BEGIN

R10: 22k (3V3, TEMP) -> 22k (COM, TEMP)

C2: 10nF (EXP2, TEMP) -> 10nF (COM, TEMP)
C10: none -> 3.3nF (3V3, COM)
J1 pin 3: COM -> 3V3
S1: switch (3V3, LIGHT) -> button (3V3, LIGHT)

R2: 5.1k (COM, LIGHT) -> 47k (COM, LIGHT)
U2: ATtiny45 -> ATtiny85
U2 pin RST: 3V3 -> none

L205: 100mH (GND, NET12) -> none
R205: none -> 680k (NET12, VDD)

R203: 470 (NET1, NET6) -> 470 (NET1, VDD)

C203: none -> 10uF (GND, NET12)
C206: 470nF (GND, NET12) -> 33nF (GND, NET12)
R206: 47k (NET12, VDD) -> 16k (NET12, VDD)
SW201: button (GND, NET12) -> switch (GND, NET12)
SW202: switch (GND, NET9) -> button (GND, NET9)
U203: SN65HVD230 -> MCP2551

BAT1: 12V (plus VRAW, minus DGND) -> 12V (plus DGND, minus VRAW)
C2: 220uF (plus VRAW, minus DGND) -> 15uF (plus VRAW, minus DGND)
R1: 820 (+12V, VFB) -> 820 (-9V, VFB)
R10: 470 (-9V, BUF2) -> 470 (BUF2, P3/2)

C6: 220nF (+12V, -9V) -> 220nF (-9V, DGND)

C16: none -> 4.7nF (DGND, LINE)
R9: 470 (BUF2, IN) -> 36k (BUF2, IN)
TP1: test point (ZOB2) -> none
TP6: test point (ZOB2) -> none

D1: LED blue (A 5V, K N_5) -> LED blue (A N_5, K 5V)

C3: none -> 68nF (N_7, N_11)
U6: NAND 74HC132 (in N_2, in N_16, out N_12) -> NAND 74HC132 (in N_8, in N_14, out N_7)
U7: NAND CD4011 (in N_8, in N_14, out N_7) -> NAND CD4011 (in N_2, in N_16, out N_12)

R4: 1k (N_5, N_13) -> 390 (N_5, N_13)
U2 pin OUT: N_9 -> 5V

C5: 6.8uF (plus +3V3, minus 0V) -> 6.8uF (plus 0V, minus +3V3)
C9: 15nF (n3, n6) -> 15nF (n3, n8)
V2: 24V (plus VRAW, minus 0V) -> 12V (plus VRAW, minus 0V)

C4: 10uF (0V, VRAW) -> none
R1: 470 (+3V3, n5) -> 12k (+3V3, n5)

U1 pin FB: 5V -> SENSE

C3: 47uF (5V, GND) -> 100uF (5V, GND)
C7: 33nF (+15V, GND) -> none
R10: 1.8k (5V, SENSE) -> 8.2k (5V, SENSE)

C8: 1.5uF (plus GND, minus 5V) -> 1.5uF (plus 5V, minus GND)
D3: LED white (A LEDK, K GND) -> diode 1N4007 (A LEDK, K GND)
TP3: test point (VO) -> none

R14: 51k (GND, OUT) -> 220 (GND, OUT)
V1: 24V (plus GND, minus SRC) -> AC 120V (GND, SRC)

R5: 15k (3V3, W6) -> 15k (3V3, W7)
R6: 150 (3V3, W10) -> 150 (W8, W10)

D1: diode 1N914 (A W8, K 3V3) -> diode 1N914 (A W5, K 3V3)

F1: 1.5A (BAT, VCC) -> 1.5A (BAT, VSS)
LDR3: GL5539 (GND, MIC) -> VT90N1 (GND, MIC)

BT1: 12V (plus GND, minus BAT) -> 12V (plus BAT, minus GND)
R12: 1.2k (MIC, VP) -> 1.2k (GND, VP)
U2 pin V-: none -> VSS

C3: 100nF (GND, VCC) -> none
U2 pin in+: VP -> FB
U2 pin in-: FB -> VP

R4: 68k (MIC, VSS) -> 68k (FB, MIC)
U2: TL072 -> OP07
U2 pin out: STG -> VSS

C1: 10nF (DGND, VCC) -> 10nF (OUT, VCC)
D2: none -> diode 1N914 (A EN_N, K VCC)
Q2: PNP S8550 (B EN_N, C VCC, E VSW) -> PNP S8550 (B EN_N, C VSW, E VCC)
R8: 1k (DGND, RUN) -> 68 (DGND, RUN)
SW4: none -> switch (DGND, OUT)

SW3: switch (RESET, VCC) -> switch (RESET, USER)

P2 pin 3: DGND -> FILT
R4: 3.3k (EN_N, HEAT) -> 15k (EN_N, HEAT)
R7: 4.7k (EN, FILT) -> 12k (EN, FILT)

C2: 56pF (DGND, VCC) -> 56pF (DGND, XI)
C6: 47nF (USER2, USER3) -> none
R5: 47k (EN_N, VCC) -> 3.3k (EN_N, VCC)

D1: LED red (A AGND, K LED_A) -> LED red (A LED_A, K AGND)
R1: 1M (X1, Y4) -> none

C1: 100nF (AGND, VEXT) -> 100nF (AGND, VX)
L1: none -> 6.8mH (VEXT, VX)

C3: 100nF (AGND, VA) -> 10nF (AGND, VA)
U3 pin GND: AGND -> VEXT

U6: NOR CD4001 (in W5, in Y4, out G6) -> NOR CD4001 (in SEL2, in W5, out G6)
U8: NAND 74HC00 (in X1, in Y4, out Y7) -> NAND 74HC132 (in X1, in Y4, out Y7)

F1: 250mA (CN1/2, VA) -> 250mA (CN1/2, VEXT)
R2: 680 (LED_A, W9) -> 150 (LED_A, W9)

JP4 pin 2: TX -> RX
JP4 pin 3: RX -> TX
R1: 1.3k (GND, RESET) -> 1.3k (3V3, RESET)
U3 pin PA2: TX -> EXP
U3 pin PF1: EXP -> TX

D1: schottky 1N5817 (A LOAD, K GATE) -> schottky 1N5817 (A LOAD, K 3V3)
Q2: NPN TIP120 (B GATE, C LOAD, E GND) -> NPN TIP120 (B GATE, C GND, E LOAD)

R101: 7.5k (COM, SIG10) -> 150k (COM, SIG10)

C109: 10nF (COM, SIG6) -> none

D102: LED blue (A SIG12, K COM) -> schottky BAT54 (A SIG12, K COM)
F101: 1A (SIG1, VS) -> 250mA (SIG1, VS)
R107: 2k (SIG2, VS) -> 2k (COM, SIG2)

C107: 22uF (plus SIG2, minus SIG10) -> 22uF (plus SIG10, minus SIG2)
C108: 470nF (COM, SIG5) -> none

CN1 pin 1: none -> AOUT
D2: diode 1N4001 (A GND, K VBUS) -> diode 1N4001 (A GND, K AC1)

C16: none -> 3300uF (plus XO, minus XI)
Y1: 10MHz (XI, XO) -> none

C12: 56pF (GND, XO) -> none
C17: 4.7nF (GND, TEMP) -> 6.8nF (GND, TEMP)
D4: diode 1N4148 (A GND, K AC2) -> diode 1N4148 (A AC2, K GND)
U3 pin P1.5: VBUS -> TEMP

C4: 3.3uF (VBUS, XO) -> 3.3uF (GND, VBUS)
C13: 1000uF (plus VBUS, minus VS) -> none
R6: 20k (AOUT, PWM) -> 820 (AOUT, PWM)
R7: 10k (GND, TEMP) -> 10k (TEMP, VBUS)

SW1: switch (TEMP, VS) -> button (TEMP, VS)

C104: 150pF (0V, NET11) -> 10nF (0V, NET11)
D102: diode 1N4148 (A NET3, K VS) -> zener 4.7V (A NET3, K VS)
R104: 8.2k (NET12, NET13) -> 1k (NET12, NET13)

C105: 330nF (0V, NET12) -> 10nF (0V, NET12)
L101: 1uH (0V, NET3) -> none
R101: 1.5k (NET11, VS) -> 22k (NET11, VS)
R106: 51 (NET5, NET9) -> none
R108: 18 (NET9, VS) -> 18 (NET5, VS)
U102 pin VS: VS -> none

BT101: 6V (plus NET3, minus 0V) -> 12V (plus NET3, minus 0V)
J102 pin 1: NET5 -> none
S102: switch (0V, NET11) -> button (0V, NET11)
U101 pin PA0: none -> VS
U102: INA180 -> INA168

END

§ **What you will do**: Nothing but the lines from the first line of the listing above through the line holding "R206: 47k (NET12, VDD) -> 16k (NET12, VDD)" should be reproduced, and each must match exactly.

§ **Answer to this problem**:
R10: 22k (3V3, TEMP) -> 22k (COM, TEMP)

C2: 10nF (EXP2, TEMP) -> 10nF (COM, TEMP)
C10: none -> 3.3nF (3V3, COM)
J1 pin 3: COM -> 3V3
S1: switch (3V3, LIGHT) -> button (3V3, LIGHT)

R2: 5.1k (COM, LIGHT) -> 47k (COM, LIGHT)
U2: ATtiny45 -> ATtiny85
U2 pin RST: 3V3 -> none

L205: 100mH (GND, NET12) -> none
R205: none -> 680k (NET12, VDD)

R203: 470 (NET1, NET6) -> 470 (NET1, VDD)

C203: none -> 10uF (GND, NET12)
C206: 470nF (GND, NET12) -> 33nF (GND, NET12)
R206: 47k (NET12, VDD) -> 16k (NET12, VDD)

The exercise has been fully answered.